## Goal of the exercise
In this exercise, print only the lines of the records below from the one with "(455, 334) = (575, 361): pink" through the one with "(418, 247) = (507, 275): yellow", inclusive. Pictures are not part of the copy.

•••

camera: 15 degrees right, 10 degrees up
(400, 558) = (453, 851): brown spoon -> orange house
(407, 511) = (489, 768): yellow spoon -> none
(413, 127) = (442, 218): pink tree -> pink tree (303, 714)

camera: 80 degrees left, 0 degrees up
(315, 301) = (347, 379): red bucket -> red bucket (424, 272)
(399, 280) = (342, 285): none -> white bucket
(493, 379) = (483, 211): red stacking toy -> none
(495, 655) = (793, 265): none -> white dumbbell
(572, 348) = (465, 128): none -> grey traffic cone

•••

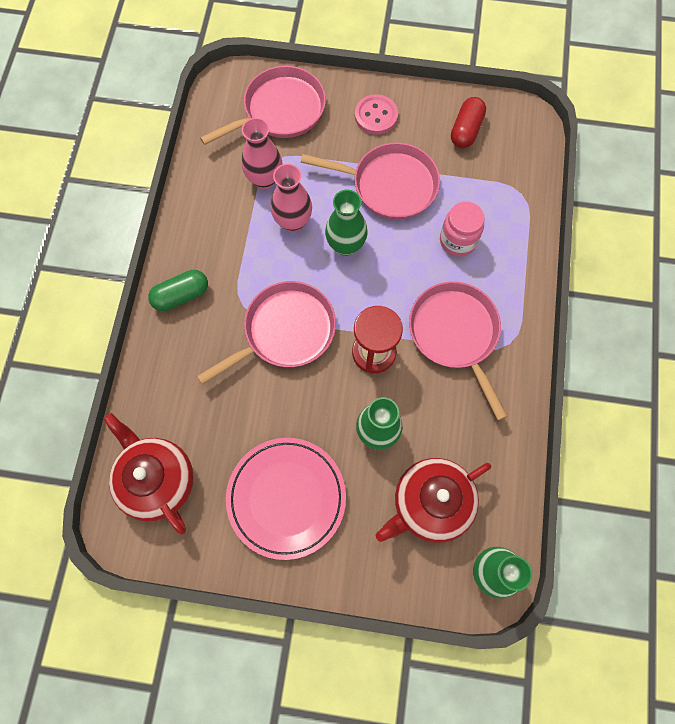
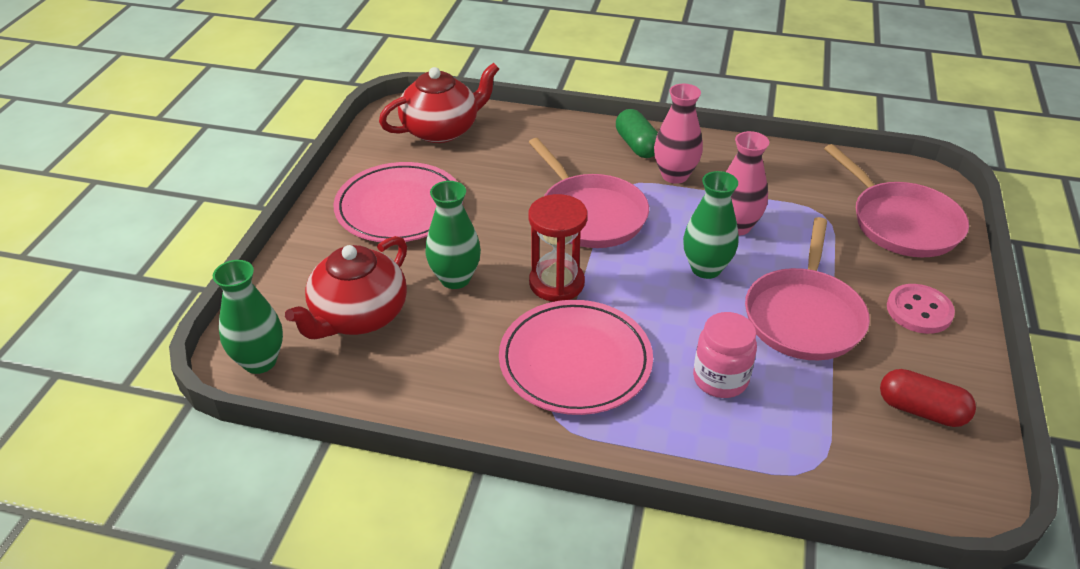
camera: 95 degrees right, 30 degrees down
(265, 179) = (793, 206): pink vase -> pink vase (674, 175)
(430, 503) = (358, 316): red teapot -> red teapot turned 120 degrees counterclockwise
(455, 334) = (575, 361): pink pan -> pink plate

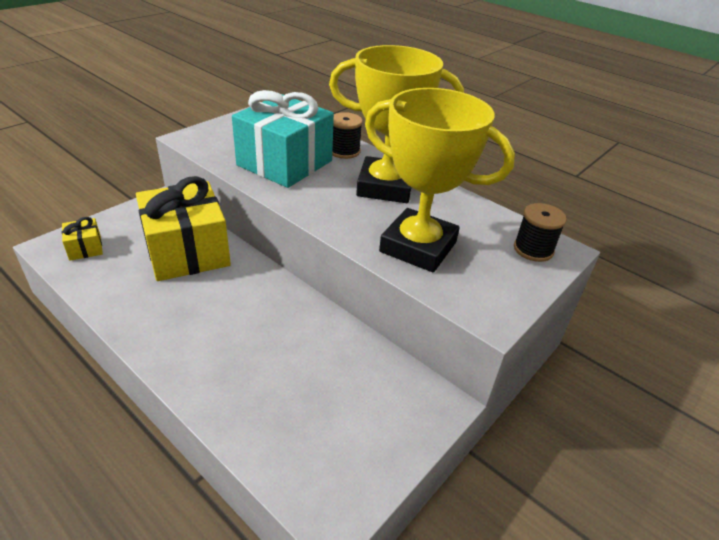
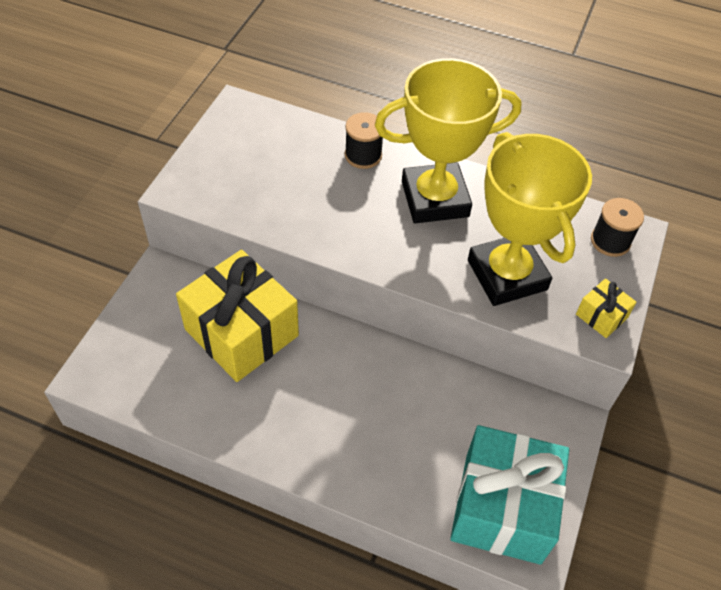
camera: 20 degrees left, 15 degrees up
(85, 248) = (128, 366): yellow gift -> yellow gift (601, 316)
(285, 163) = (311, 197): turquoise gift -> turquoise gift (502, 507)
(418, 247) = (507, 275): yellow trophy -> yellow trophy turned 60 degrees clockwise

•••

## Output of the task
(455, 334) = (575, 361): pink pan -> pink plate

camera: 20 degrees left, 15 degrees up
(85, 248) = (128, 366): yellow gift -> yellow gift (601, 316)
(285, 163) = (311, 197): turquoise gift -> turquoise gift (502, 507)
(418, 247) = (507, 275): yellow trophy -> yellow trophy turned 60 degrees clockwise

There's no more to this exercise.